___ DATASET CONTENT ___

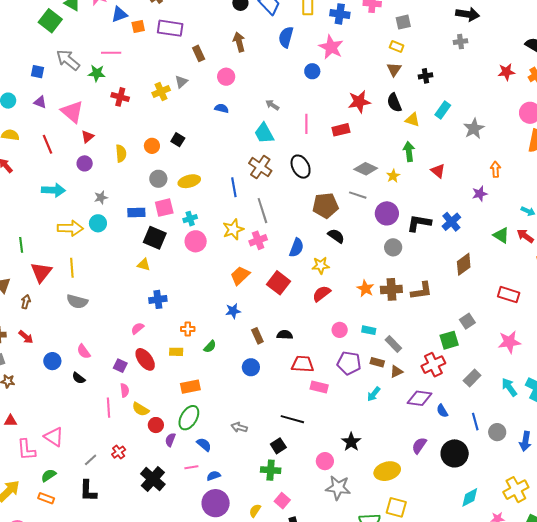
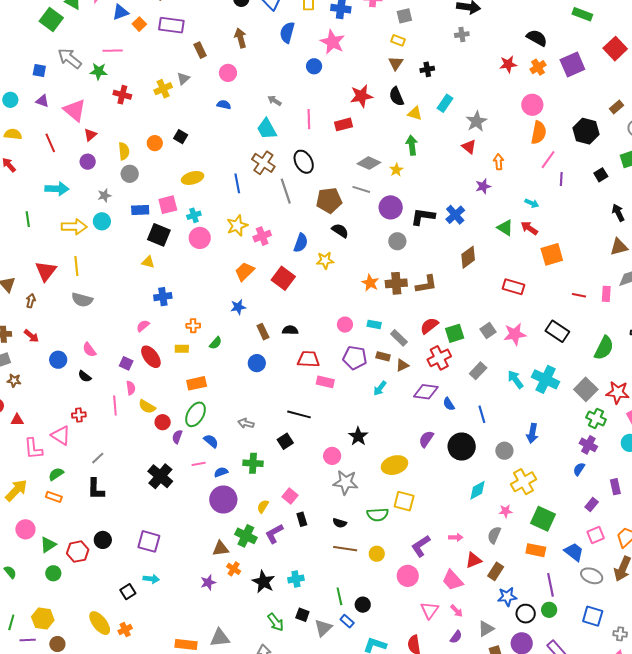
orange square: (138, 27) -> (139, 24), turned -32
red triangle: (438, 171) -> (469, 147), moved
gray circle: (158, 179) -> (130, 174), moved
gray line: (262, 211) -> (286, 191), moved
green line: (21, 245) -> (28, 219), moved
red semicircle: (322, 294) -> (429, 326), moved
gray square: (467, 321) -> (488, 331), moved
gray circle: (497, 432) -> (504, 451), moved
red cross: (119, 452) -> (79, 415), moved, turned 32
green cross: (271, 470) -> (253, 463), moved

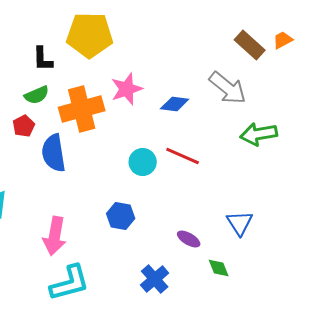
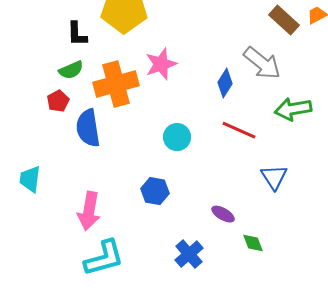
blue diamond: (175, 104) -> (225, 83), moved, turned -64
red line: (183, 156) -> (239, 130), moved
blue triangle: (240, 223) -> (274, 177), moved

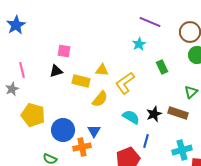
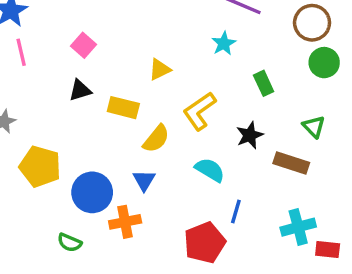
pink square: (64, 51) -> (83, 45), moved, turned 32
pink line: (22, 70) -> (21, 52), moved
yellow triangle: (102, 70) -> (160, 69), moved, turned -32
green triangle: (191, 92) -> (314, 127), turned -32
black star: (154, 114) -> (250, 135), moved
blue triangle: (94, 131) -> (144, 180), moved

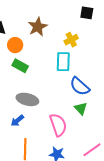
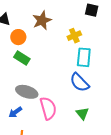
cyan rectangle: (63, 62) -> (84, 57), moved
green triangle: (81, 108) -> (82, 113), moved
pink semicircle: (58, 125) -> (48, 108), moved

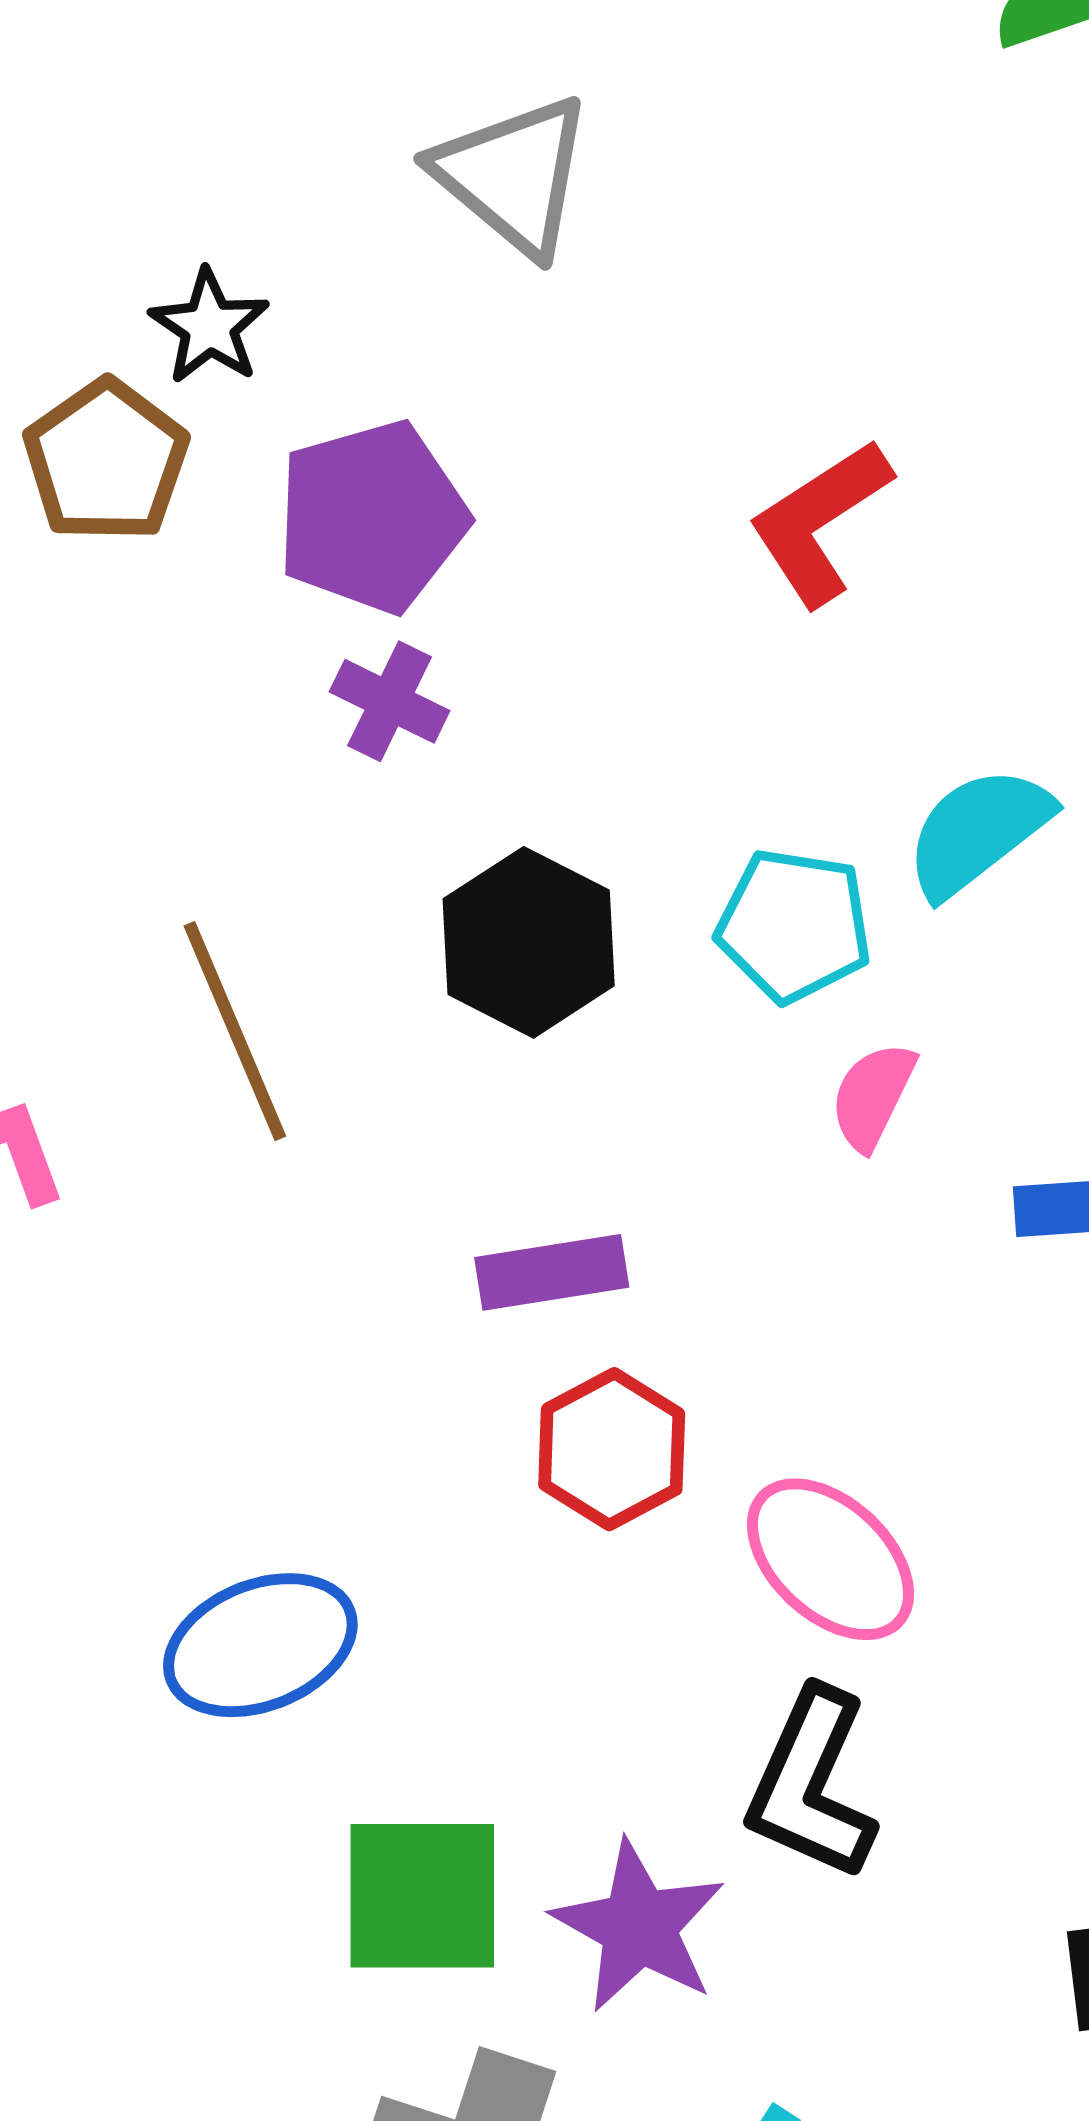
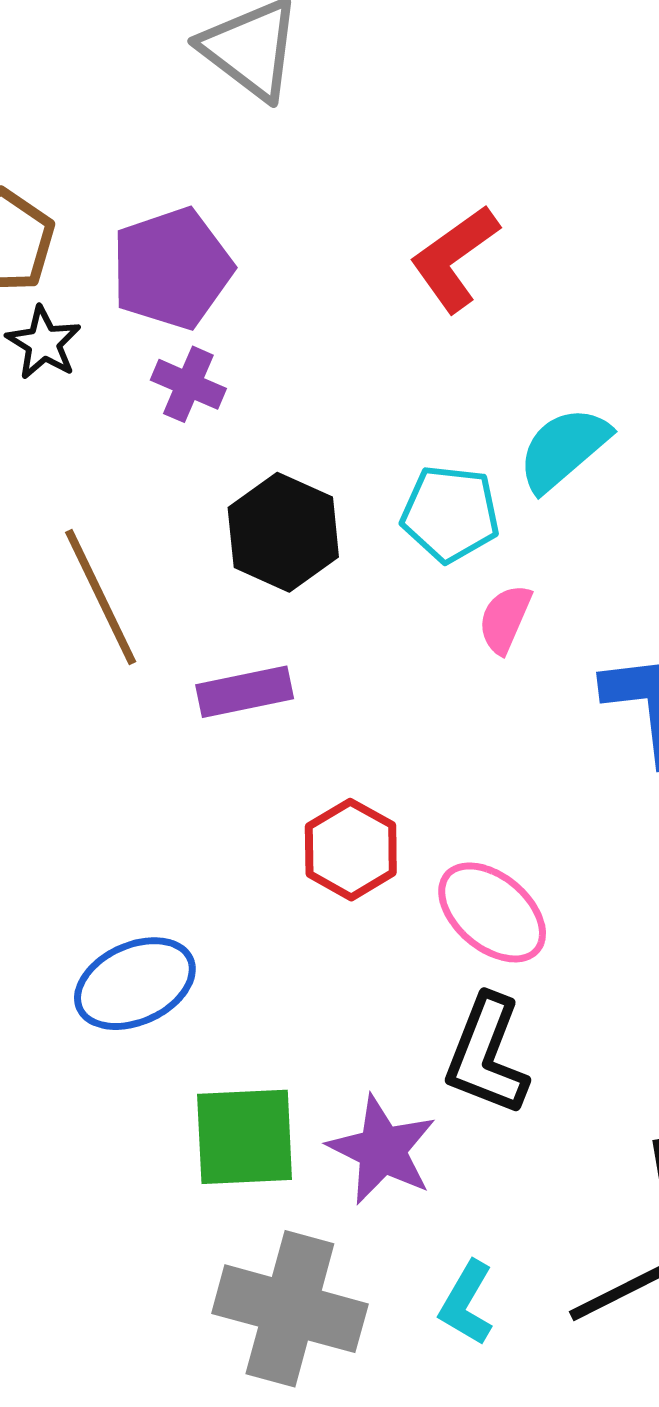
black star: (209, 327) -> (44, 343), moved
purple rectangle: (552, 1272) -> (245, 692), moved

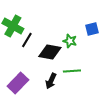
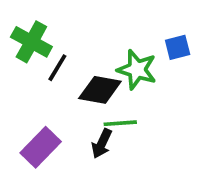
green star: (70, 41) -> (137, 70), size x1.5
green line: (72, 71) -> (120, 123), moved

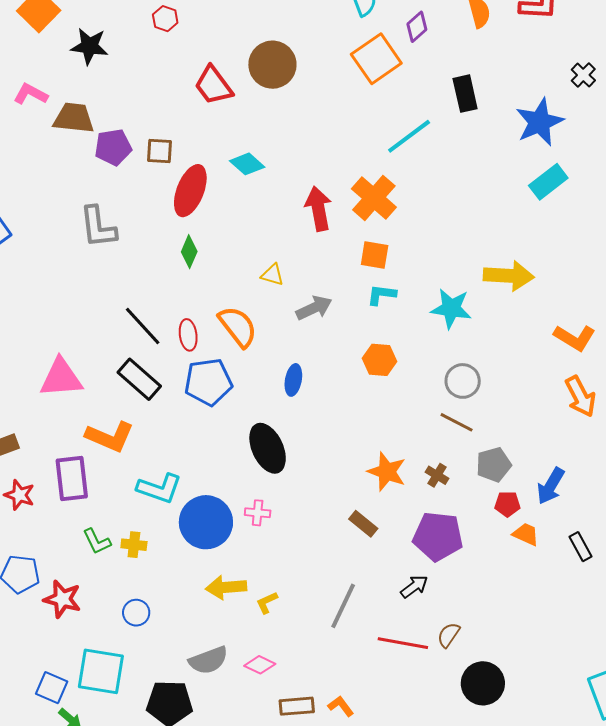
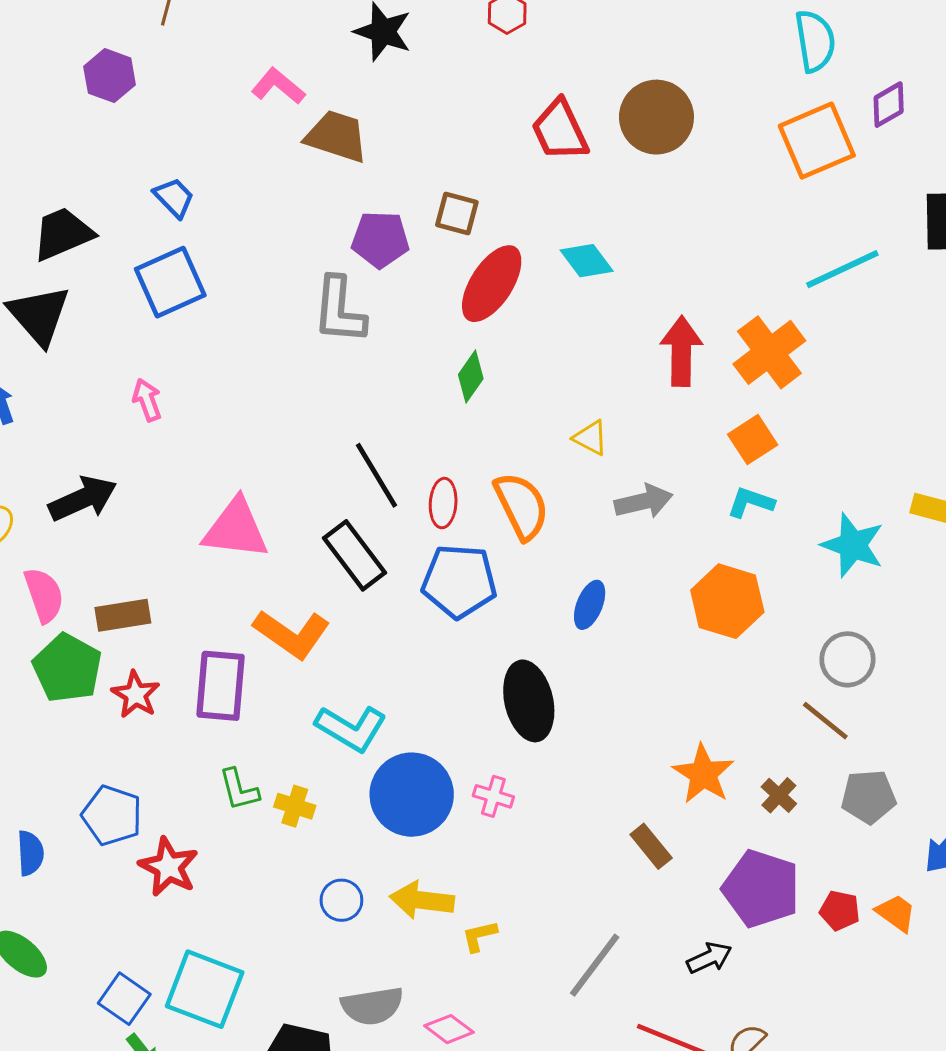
purple pentagon: (113, 147) -> (380, 239), moved
orange square: (375, 255) -> (753, 440), turned 36
orange hexagon: (380, 360) -> (727, 601), size x1.4
red pentagon: (507, 504) -> (840, 910), moved
blue circle: (136, 613) -> (341, 900), moved

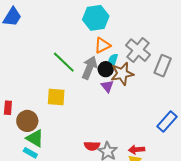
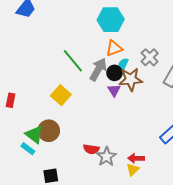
gray cross: (138, 50) -> (150, 57), size x0.7
yellow square: (56, 97) -> (61, 95), turned 30
brown circle: (27, 121) -> (49, 131), moved

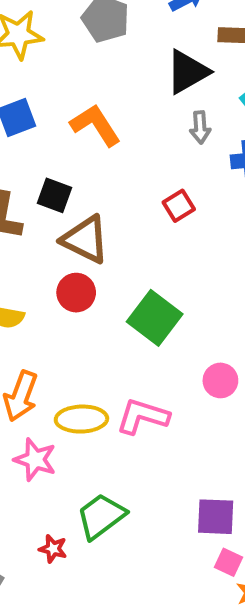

___

AIM OF THE EXERCISE – Please transcribe exactly the line containing "black star: (209, 327) -> (44, 343), moved" and every later line through the end of the records above, omitting pictures.

OUTPUT OF THE EXERCISE –
black star: (209, 327) -> (44, 343), moved
purple rectangle: (552, 1272) -> (245, 692), moved

green star: (70, 41) -> (137, 70), size x1.5
green line: (72, 71) -> (120, 123), moved

purple pentagon: (113, 147) -> (380, 239), moved
orange square: (375, 255) -> (753, 440), turned 36
orange hexagon: (380, 360) -> (727, 601), size x1.4
red pentagon: (507, 504) -> (840, 910), moved
blue circle: (136, 613) -> (341, 900), moved

gray cross: (138, 50) -> (150, 57), size x0.7
yellow square: (56, 97) -> (61, 95), turned 30
brown circle: (27, 121) -> (49, 131), moved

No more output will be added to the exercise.